The request: Update these rows by changing "given word" to "listed word" and leaving everything else the same.

Records for the exercise:
-=-=-

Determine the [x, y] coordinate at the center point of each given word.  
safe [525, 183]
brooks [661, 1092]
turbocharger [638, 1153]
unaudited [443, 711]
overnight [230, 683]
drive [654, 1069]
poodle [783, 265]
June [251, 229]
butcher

-=-=-

Output:
Determine the [x, y] coordinate at the center point of each listed word.  
safe [525, 183]
brooks [661, 1092]
turbocharger [638, 1153]
unaudited [443, 711]
overnight [230, 683]
drive [654, 1069]
poodle [783, 265]
June [251, 229]
butcher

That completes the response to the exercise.